_AIM OF THE EXERCISE_.
Take the entries below and print, exactly, the stretch from the line containing "(752, 235) = (151, 420): none -> white truck" through the line containing "(667, 266) = (496, 301): purple", both included.

**** INPUT RECORDS

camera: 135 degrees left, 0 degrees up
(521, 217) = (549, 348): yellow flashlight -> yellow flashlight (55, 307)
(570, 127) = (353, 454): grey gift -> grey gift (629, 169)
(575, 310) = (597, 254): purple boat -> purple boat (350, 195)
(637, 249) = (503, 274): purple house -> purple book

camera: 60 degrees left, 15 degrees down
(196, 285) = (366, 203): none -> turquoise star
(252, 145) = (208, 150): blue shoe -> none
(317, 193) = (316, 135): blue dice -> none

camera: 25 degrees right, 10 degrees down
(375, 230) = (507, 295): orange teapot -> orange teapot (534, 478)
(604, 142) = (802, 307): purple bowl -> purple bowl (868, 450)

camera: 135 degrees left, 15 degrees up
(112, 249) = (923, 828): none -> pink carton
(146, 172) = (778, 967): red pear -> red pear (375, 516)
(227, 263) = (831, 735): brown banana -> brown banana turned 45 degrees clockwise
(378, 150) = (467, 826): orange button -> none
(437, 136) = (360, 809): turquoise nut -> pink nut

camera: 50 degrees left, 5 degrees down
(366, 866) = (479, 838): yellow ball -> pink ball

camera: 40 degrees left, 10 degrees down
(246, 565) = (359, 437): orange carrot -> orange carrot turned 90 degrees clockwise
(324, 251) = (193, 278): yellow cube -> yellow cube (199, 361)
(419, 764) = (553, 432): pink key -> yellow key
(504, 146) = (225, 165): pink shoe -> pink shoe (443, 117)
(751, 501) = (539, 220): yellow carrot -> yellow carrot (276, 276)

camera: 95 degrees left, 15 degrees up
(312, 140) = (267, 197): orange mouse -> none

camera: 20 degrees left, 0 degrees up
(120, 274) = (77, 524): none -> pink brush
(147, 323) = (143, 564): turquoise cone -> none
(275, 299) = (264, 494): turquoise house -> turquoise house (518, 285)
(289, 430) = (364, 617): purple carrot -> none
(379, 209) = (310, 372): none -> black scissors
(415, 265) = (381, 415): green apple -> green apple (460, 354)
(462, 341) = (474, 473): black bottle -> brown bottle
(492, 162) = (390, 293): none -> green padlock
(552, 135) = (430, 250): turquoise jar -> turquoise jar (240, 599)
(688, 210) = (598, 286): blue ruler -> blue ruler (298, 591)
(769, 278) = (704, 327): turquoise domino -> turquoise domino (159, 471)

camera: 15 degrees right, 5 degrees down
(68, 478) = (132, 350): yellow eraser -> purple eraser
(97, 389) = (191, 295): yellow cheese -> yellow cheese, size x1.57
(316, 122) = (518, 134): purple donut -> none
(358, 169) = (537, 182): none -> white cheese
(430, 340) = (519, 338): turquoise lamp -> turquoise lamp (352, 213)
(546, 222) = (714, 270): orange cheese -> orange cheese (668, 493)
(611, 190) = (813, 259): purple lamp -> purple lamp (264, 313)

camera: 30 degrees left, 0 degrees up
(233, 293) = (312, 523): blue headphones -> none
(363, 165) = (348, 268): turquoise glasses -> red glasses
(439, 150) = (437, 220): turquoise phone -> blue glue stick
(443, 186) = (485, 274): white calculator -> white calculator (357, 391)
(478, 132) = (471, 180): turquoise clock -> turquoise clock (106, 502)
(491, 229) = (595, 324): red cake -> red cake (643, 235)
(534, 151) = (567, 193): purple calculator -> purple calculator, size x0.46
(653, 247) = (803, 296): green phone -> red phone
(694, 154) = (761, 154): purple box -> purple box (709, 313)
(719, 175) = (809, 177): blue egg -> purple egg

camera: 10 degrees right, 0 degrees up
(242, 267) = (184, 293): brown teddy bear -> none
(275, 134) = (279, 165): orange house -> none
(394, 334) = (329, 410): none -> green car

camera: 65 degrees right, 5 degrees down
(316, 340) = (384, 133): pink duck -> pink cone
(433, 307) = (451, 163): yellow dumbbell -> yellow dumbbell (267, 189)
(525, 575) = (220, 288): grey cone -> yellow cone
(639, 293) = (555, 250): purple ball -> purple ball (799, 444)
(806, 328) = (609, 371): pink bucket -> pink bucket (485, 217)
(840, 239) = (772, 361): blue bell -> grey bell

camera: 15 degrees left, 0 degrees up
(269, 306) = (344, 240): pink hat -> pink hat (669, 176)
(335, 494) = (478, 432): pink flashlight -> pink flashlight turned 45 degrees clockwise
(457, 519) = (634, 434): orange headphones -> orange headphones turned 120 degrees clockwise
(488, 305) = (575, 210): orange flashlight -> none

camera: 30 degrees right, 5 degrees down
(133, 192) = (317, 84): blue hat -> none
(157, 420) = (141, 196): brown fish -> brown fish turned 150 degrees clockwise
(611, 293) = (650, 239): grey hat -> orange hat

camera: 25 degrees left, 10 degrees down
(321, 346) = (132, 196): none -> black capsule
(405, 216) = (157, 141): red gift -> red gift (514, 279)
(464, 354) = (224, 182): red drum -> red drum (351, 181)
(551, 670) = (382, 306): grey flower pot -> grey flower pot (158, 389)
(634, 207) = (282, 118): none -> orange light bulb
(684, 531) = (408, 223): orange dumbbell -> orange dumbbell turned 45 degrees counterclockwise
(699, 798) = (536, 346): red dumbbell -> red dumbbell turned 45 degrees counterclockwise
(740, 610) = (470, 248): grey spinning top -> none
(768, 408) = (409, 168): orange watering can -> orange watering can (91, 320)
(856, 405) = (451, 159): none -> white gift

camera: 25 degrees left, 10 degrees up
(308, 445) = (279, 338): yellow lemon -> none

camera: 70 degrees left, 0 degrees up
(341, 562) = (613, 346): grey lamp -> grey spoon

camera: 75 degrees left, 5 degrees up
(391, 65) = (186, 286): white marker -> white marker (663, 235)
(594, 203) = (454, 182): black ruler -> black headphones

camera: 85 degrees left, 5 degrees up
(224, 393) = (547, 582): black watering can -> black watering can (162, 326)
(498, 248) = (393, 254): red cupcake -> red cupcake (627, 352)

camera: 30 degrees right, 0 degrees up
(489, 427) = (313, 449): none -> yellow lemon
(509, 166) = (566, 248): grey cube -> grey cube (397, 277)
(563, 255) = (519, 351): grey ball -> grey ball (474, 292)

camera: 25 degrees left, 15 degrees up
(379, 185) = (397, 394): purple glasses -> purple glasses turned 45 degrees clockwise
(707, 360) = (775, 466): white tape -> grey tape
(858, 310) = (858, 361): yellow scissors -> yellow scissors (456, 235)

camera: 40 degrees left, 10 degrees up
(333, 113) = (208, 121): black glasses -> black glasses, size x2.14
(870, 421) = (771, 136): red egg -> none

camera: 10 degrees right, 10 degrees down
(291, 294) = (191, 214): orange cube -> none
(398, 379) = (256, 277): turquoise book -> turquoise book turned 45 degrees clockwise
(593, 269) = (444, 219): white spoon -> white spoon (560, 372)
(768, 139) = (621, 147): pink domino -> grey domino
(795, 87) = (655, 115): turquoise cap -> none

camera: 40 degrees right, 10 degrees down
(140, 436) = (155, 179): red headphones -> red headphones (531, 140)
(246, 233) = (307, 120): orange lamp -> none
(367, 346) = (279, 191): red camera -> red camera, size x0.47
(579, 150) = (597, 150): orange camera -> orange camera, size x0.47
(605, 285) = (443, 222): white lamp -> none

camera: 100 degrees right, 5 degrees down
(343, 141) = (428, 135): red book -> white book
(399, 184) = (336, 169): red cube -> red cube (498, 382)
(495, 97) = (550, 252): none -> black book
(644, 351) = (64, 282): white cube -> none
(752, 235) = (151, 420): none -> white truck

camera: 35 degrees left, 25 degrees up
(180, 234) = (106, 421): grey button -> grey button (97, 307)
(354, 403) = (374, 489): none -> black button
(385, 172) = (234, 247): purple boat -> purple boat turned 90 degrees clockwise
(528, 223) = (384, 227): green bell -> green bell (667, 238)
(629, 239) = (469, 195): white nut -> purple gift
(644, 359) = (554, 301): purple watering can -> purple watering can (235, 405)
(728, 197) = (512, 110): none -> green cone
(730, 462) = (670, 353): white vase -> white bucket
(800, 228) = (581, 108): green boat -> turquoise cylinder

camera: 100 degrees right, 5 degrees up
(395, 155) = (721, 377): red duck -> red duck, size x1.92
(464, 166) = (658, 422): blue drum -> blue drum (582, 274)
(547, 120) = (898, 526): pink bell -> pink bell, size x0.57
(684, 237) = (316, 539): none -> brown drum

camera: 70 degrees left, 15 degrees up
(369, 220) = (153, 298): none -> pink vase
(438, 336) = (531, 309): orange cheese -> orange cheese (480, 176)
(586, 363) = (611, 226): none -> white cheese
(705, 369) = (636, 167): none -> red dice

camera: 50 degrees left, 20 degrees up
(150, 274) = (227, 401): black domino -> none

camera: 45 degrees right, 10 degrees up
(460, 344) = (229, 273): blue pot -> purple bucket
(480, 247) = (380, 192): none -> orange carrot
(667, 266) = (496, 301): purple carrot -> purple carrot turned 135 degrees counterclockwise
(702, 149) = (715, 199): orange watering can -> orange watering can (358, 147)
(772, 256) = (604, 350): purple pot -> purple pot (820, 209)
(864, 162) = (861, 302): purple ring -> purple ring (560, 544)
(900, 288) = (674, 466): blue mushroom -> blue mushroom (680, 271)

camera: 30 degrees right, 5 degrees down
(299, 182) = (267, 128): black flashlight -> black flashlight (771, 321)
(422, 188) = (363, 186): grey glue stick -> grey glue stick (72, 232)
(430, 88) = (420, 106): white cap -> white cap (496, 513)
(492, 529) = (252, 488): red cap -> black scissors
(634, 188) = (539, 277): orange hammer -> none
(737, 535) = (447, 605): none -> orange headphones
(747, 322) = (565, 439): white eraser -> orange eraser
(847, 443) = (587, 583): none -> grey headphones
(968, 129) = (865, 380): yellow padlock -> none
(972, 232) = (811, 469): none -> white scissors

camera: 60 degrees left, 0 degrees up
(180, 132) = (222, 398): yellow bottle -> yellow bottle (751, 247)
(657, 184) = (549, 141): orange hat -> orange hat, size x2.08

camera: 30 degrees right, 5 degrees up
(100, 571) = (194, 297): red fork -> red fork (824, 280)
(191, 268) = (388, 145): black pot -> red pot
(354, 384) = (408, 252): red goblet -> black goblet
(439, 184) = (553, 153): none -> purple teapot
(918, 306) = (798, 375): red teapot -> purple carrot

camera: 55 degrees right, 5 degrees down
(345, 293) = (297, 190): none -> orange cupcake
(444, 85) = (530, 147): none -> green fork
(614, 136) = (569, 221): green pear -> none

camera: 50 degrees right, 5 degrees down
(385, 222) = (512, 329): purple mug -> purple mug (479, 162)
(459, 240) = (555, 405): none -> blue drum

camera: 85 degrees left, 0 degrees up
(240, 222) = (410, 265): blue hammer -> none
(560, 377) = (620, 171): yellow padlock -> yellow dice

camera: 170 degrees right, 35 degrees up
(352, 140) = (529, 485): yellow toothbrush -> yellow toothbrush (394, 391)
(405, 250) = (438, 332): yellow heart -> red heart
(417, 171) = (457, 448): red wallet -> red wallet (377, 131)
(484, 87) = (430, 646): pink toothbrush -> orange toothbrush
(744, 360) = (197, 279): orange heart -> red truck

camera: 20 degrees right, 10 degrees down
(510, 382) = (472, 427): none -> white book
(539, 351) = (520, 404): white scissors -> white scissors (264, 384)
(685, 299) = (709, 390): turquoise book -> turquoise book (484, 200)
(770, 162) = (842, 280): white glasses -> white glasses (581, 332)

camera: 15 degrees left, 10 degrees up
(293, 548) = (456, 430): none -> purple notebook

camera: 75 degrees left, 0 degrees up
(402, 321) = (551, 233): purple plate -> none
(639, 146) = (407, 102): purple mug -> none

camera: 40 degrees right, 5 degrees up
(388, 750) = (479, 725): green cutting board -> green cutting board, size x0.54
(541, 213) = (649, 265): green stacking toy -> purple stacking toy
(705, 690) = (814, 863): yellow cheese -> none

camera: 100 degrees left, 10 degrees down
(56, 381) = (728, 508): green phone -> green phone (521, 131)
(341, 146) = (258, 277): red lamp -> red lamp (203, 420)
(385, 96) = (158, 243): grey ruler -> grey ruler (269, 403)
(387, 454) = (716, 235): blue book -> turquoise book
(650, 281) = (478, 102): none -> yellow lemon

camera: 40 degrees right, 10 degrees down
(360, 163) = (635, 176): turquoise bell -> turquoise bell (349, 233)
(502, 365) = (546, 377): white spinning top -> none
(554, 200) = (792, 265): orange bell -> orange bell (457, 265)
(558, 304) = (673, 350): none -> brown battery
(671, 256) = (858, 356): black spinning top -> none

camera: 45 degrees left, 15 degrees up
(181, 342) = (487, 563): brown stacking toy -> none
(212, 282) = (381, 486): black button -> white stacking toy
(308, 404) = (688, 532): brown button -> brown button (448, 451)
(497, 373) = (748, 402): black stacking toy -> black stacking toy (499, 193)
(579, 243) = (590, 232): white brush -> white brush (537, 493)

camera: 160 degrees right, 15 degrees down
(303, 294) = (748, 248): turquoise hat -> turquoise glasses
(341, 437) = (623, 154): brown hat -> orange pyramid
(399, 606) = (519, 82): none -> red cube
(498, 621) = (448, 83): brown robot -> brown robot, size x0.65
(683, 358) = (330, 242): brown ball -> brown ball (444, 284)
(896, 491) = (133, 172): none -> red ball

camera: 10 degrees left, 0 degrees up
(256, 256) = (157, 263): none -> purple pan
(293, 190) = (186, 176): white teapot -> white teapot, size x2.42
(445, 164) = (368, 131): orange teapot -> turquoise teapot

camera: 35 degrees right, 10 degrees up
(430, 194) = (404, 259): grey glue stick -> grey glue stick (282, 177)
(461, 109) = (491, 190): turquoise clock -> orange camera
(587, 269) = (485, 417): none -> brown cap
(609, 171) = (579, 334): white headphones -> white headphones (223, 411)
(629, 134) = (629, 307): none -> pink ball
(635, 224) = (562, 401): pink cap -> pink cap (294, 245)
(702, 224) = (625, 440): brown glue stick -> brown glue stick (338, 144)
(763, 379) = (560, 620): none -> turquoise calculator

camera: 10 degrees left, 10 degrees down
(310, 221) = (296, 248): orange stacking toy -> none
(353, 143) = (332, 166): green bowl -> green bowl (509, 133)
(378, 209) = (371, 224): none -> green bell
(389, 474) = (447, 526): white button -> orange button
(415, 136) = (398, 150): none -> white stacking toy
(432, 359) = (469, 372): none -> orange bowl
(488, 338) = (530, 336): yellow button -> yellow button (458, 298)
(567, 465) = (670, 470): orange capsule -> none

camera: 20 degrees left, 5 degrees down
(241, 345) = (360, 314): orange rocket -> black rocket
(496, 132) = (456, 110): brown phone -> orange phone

********

_RESULT OF THE EXERCISE_.
(752, 235) = (151, 420): none -> white truck

camera: 35 degrees left, 25 degrees up
(180, 234) = (106, 421): grey button -> grey button (97, 307)
(354, 403) = (374, 489): none -> black button
(385, 172) = (234, 247): purple boat -> purple boat turned 90 degrees clockwise
(528, 223) = (384, 227): green bell -> green bell (667, 238)
(629, 239) = (469, 195): white nut -> purple gift
(644, 359) = (554, 301): purple watering can -> purple watering can (235, 405)
(728, 197) = (512, 110): none -> green cone
(730, 462) = (670, 353): white vase -> white bucket
(800, 228) = (581, 108): green boat -> turquoise cylinder

camera: 100 degrees right, 5 degrees up
(395, 155) = (721, 377): red duck -> red duck, size x1.92
(464, 166) = (658, 422): blue drum -> blue drum (582, 274)
(547, 120) = (898, 526): pink bell -> pink bell, size x0.57
(684, 237) = (316, 539): none -> brown drum

camera: 70 degrees left, 15 degrees up
(369, 220) = (153, 298): none -> pink vase
(438, 336) = (531, 309): orange cheese -> orange cheese (480, 176)
(586, 363) = (611, 226): none -> white cheese
(705, 369) = (636, 167): none -> red dice

camera: 50 degrees left, 20 degrees up
(150, 274) = (227, 401): black domino -> none

camera: 45 degrees right, 10 degrees up
(460, 344) = (229, 273): blue pot -> purple bucket
(480, 247) = (380, 192): none -> orange carrot
(667, 266) = (496, 301): purple carrot -> purple carrot turned 135 degrees counterclockwise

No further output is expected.